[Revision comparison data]

☆ ☆ ☆ ☆

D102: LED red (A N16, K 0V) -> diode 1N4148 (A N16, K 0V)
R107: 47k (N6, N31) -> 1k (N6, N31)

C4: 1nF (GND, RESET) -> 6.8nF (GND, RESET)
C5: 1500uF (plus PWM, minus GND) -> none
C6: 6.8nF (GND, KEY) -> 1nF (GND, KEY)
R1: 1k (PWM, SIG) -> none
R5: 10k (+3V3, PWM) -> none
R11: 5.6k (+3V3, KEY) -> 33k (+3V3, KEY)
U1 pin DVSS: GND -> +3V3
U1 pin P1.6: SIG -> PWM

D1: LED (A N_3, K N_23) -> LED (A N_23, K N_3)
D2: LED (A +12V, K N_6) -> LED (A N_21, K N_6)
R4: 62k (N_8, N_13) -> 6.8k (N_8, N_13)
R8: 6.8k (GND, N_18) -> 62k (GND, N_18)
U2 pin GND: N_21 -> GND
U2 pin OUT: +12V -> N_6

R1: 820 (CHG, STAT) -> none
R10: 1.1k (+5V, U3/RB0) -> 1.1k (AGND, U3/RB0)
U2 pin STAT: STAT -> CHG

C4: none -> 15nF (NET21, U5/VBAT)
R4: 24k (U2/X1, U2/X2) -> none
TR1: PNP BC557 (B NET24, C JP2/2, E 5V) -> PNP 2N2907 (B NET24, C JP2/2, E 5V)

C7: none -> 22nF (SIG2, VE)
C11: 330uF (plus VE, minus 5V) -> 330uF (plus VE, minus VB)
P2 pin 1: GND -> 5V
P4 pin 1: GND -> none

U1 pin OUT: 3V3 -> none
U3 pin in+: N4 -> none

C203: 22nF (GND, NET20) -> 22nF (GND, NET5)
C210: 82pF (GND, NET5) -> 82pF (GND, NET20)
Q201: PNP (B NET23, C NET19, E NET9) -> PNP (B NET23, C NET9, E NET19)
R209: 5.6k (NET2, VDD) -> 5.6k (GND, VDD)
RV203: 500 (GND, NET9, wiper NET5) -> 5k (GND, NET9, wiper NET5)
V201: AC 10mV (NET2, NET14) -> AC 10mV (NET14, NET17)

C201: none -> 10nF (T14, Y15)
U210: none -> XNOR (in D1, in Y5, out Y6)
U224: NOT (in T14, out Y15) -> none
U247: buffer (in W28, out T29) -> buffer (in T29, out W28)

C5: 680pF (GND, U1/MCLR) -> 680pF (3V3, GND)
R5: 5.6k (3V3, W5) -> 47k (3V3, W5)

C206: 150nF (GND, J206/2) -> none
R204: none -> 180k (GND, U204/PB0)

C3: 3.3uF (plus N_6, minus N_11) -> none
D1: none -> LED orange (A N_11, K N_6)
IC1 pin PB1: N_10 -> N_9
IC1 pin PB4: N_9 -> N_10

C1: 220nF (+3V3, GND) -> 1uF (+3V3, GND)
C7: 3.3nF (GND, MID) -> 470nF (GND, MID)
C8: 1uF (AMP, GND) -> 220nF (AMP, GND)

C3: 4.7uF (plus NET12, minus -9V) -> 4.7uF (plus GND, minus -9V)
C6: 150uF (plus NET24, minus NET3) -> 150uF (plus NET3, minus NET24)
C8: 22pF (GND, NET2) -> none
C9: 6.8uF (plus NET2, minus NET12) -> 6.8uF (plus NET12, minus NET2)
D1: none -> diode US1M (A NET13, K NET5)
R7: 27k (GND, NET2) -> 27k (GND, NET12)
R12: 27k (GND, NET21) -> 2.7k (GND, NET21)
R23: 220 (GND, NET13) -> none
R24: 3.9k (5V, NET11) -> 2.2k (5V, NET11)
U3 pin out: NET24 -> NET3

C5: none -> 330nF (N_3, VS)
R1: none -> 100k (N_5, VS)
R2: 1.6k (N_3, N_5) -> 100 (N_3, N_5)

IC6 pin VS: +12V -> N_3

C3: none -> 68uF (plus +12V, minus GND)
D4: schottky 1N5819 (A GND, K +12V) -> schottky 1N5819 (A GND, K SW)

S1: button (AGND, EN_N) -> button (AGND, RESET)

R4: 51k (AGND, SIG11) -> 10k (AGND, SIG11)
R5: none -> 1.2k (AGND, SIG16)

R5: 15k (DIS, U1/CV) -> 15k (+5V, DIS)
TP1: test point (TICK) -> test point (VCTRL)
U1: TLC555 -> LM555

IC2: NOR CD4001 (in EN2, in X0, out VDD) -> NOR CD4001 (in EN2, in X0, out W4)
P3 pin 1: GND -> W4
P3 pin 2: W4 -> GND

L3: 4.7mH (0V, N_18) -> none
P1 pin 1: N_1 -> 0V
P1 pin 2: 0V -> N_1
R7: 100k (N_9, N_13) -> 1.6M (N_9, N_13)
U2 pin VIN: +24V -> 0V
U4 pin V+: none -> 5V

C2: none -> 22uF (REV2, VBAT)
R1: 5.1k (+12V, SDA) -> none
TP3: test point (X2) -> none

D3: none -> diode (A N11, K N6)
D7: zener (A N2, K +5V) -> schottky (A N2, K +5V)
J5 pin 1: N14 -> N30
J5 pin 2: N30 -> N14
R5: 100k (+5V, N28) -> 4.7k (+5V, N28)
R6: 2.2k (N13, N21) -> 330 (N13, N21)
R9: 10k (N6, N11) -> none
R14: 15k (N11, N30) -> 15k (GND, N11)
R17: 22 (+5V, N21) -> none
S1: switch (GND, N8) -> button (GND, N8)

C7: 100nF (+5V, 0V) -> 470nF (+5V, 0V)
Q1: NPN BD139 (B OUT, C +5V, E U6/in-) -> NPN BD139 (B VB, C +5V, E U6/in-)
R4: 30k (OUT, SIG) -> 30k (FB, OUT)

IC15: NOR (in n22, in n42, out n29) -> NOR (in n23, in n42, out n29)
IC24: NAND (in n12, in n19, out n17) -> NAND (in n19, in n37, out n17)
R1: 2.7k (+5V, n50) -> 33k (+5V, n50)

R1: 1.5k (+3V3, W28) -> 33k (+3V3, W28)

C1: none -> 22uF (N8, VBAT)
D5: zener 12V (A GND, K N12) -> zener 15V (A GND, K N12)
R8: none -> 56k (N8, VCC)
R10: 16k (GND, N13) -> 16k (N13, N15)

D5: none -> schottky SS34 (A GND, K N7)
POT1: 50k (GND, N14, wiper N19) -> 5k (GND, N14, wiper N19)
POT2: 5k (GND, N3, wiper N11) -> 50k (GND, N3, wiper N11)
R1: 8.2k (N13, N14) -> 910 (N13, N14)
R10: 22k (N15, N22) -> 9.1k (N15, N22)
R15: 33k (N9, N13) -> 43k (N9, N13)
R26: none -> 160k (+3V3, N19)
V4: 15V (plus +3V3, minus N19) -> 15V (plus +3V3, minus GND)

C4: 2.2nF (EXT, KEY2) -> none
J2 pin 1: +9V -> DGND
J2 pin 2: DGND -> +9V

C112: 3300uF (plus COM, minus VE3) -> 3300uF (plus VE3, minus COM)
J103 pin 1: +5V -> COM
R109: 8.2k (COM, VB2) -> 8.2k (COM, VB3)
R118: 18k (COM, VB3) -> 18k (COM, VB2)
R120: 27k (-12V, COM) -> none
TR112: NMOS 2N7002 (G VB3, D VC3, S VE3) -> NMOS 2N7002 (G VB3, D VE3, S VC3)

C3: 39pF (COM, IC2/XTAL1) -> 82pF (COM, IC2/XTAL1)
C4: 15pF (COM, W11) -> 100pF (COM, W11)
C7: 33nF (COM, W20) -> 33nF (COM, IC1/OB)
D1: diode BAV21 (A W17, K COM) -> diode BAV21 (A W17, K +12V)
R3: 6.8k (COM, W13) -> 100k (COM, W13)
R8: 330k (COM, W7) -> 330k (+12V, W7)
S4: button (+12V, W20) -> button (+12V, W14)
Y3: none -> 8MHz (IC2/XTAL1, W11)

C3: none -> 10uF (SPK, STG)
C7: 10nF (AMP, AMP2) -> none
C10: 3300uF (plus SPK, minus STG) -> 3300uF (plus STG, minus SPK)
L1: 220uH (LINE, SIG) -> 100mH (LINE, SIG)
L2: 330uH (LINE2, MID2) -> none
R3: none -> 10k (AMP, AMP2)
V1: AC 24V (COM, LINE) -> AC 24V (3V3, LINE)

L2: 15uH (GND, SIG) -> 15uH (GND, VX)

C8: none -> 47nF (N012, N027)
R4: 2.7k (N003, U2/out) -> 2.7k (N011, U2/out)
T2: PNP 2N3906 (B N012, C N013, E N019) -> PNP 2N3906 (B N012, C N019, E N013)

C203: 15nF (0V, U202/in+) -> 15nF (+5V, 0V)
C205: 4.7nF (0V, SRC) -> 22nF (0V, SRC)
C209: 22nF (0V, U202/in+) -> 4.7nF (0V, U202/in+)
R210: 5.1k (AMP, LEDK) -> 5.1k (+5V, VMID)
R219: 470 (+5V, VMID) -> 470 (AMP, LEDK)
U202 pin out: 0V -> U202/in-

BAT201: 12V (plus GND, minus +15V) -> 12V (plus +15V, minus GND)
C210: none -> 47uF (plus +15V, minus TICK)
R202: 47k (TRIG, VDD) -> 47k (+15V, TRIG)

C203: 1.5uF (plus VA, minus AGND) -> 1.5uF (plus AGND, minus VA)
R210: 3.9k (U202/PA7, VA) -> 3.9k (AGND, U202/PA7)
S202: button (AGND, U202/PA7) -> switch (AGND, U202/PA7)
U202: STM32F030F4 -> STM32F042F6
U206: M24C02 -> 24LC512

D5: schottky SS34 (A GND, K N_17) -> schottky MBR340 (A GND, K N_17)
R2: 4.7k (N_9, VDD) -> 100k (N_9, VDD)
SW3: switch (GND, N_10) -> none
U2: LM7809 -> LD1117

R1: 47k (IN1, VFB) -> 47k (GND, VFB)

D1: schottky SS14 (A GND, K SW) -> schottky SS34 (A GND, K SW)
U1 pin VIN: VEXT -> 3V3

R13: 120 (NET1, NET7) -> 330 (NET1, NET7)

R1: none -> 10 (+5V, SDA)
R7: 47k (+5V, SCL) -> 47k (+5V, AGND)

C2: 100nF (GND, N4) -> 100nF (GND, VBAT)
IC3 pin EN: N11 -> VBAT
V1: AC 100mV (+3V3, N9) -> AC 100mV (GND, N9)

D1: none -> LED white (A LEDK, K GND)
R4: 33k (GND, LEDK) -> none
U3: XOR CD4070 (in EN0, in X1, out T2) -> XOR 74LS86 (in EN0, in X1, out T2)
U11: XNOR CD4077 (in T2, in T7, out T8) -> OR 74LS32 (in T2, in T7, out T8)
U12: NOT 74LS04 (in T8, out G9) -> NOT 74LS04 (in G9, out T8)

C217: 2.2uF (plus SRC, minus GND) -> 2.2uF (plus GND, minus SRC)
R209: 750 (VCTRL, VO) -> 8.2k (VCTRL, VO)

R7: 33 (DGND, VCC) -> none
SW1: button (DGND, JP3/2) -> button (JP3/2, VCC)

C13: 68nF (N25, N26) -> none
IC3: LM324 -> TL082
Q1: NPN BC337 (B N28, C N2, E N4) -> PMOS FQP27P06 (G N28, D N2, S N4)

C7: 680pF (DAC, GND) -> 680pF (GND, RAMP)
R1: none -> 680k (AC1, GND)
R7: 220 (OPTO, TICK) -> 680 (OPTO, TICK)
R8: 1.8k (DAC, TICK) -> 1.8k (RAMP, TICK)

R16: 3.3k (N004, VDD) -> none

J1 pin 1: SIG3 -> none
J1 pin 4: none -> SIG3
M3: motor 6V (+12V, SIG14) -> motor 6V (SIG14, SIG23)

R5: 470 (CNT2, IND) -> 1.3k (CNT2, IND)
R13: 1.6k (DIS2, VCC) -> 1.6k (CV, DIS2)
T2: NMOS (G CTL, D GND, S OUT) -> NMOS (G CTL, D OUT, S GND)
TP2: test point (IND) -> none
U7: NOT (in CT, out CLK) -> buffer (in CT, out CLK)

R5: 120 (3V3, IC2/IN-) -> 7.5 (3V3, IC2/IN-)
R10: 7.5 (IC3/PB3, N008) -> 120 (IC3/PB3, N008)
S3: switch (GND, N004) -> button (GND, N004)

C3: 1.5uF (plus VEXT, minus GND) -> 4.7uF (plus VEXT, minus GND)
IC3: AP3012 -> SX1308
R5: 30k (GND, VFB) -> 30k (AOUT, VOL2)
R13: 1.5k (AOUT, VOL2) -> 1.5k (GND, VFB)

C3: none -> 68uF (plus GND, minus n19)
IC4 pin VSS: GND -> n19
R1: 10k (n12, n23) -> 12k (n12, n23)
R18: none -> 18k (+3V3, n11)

☆ ☆ ☆ ☆

• [Problem statement]: Once you find the line with "U206: M24C02 -> 24LC512" above, print it and every line after it up to and including the line with "C2: 100nF (GND, N4) -> 100nF (GND, VBAT)", exactly as written and nothing else.

• [Answer below]:
U206: M24C02 -> 24LC512

D5: schottky SS34 (A GND, K N_17) -> schottky MBR340 (A GND, K N_17)
R2: 4.7k (N_9, VDD) -> 100k (N_9, VDD)
SW3: switch (GND, N_10) -> none
U2: LM7809 -> LD1117

R1: 47k (IN1, VFB) -> 47k (GND, VFB)

D1: schottky SS14 (A GND, K SW) -> schottky SS34 (A GND, K SW)
U1 pin VIN: VEXT -> 3V3

R13: 120 (NET1, NET7) -> 330 (NET1, NET7)

R1: none -> 10 (+5V, SDA)
R7: 47k (+5V, SCL) -> 47k (+5V, AGND)

C2: 100nF (GND, N4) -> 100nF (GND, VBAT)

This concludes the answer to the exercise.